• _What you need to do_
Work out how many lines in the records below include the string "SCALE", and reply with that number alone.

Records from a collection

BEGIN

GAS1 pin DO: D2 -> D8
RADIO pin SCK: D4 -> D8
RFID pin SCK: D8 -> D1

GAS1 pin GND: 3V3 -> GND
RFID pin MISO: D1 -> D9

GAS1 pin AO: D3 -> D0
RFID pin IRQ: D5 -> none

END
BEGIN

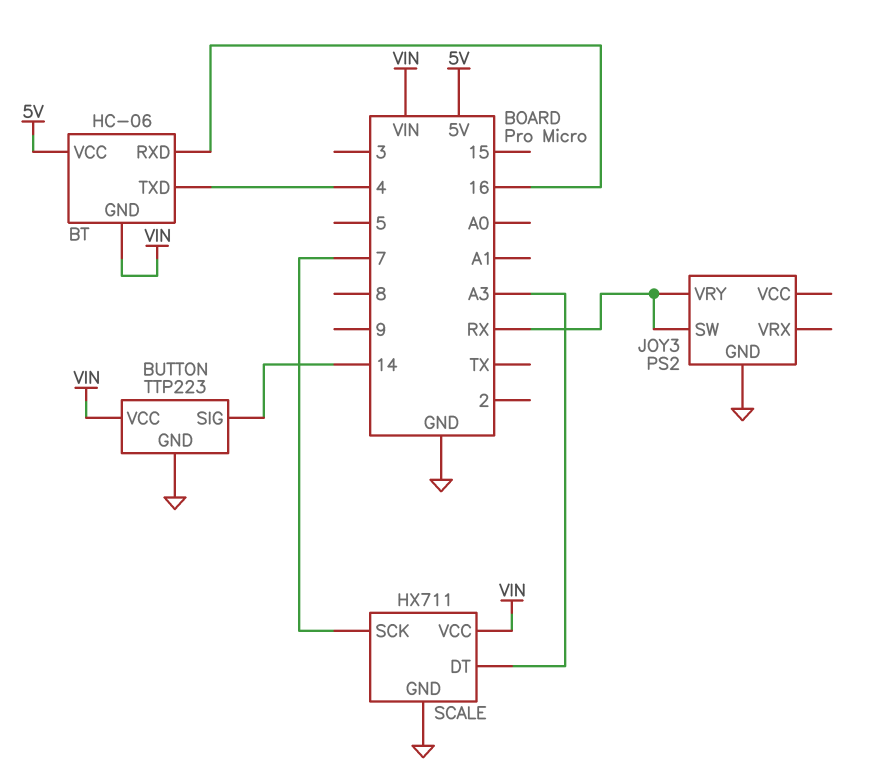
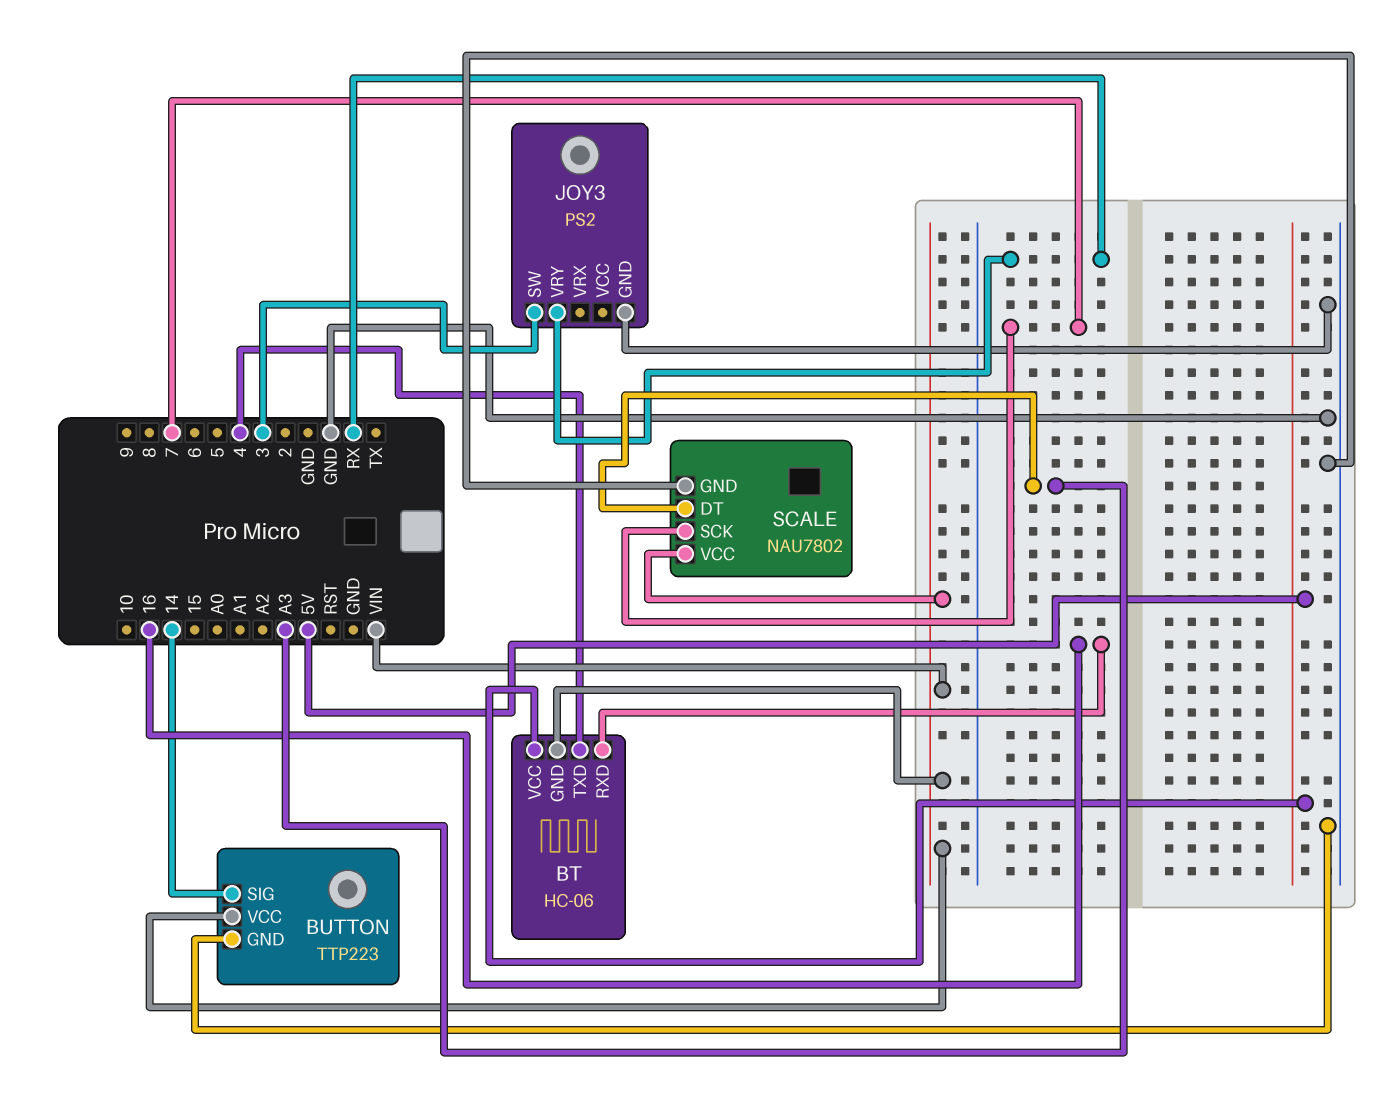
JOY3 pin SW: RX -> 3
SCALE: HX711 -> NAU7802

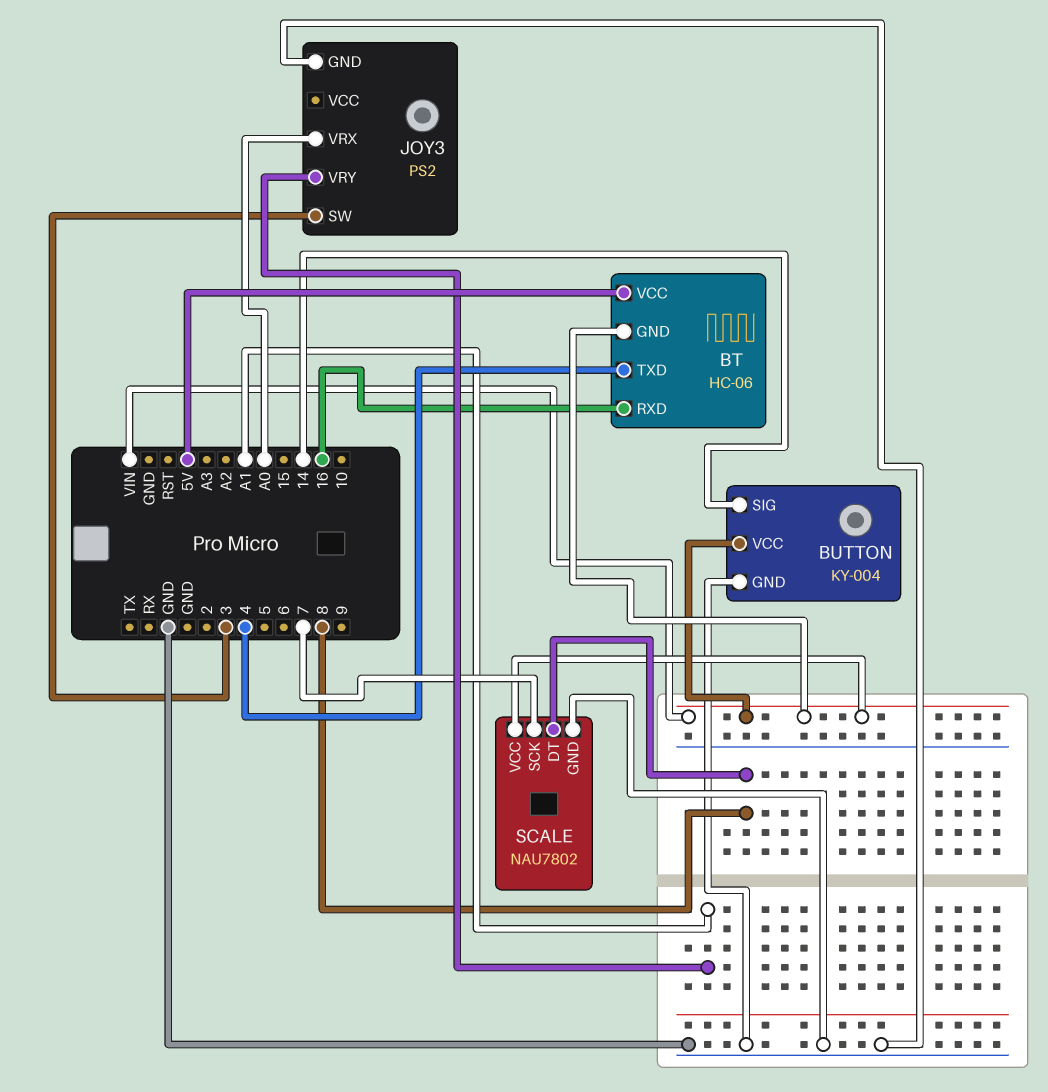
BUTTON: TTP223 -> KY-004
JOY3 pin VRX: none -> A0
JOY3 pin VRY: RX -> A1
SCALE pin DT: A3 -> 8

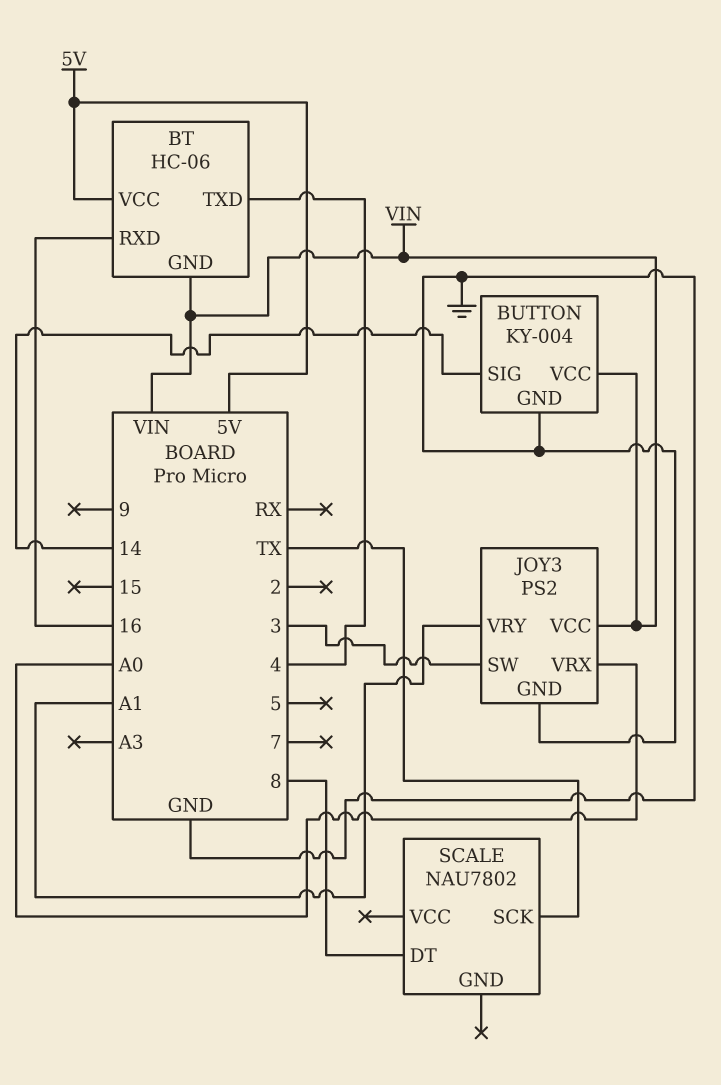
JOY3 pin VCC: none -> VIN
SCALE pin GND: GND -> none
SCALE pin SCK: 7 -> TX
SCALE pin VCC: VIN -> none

END

• _Response_
5